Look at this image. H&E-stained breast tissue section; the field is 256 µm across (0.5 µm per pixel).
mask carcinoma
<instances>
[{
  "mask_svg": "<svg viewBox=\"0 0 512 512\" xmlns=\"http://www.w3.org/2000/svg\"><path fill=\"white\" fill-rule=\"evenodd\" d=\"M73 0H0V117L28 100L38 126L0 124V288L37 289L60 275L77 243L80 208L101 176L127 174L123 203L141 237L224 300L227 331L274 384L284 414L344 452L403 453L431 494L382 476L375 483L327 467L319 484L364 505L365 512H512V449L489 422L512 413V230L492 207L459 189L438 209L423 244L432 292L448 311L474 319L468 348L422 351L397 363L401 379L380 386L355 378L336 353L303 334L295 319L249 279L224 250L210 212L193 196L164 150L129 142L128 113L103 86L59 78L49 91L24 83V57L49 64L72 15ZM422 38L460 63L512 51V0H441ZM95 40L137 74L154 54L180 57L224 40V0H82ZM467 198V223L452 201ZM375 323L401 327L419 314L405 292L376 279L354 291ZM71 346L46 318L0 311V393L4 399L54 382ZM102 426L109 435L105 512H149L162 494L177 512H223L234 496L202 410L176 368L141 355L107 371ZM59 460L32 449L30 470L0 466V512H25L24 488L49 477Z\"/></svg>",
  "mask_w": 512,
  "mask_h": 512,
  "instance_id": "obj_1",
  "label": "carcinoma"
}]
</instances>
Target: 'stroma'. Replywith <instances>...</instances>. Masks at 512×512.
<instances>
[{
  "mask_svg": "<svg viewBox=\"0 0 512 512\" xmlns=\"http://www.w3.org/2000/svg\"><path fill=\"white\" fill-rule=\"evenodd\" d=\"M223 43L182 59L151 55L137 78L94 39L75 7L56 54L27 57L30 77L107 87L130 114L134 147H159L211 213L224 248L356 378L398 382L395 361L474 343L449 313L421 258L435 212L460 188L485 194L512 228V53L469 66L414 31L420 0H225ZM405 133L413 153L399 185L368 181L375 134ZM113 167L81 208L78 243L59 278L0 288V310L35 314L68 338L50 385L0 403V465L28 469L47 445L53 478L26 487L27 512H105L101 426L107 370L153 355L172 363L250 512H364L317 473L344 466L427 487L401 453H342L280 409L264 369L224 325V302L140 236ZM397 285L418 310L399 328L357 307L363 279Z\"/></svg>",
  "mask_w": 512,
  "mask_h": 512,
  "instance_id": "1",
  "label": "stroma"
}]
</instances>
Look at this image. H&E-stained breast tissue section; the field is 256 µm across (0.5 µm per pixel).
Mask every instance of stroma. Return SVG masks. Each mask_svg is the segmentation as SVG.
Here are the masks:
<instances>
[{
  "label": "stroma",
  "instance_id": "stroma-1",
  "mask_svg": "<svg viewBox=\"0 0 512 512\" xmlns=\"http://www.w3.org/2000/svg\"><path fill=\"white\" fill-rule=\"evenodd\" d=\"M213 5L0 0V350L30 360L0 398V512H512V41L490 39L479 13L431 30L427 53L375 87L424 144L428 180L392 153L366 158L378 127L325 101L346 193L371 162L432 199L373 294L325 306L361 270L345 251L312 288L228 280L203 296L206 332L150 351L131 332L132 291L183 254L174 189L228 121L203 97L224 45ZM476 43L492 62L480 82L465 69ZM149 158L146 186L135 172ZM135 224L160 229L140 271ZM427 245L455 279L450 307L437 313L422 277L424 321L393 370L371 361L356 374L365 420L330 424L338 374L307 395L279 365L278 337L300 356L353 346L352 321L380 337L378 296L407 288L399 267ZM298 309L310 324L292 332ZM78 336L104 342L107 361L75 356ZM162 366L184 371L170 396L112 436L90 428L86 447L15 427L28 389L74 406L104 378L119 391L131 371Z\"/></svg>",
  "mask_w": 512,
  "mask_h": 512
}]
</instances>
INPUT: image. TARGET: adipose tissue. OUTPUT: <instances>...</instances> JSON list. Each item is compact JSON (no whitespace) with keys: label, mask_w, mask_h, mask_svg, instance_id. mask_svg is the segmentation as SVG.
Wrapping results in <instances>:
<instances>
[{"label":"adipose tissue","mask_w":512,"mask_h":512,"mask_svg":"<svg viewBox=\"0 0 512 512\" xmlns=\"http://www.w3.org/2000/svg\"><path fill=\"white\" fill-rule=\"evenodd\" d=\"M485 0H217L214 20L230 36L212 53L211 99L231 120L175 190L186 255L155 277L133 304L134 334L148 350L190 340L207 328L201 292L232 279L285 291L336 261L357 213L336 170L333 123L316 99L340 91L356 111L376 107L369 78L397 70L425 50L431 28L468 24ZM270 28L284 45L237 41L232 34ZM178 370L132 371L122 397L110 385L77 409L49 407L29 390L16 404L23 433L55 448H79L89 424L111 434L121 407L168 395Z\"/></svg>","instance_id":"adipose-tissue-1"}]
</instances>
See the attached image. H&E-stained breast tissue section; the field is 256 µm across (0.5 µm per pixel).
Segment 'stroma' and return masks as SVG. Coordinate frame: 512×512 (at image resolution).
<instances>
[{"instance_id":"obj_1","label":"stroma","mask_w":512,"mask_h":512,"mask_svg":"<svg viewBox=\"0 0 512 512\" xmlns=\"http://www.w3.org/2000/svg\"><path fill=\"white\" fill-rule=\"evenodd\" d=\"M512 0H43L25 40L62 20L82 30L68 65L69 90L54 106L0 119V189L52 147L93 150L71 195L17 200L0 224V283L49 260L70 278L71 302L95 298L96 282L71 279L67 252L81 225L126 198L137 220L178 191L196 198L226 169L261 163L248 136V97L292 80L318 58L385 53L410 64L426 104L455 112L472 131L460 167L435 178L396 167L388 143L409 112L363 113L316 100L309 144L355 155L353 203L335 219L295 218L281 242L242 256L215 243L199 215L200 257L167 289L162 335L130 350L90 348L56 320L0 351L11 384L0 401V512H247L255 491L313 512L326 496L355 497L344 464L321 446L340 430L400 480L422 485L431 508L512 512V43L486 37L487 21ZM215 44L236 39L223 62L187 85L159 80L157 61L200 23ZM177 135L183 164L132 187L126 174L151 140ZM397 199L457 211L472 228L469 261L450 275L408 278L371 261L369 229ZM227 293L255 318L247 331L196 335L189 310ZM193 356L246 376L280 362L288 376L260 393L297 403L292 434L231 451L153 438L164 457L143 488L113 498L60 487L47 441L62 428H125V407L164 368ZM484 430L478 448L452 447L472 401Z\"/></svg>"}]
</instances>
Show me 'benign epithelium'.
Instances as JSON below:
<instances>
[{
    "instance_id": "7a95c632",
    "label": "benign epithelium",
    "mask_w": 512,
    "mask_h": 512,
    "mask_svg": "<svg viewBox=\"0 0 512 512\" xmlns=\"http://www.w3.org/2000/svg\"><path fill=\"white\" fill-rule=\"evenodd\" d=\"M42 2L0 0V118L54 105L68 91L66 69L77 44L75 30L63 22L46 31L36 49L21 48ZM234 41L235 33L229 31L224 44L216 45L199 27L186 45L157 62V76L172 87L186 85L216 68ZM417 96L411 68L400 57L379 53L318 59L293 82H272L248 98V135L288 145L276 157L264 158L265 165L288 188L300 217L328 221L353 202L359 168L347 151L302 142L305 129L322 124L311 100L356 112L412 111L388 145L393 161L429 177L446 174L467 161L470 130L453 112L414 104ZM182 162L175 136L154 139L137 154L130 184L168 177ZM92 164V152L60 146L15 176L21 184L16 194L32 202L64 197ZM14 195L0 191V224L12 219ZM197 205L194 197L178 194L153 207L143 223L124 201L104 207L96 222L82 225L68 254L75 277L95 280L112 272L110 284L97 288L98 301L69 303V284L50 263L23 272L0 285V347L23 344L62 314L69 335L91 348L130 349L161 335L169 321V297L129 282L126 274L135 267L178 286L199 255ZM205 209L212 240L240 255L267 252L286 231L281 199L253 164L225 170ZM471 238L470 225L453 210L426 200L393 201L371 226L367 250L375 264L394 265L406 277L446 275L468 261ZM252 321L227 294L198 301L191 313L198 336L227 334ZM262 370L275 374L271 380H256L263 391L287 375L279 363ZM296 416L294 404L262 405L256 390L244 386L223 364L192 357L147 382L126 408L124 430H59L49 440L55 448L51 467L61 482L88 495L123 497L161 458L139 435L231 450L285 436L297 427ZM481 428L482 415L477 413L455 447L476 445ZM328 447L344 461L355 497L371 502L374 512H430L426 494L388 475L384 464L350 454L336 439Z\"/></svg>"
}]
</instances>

•••••

(Work to do)
Look through the records and gather every line containing "benign".

(In response)
Show me 'benign epithelium'.
    "label": "benign epithelium",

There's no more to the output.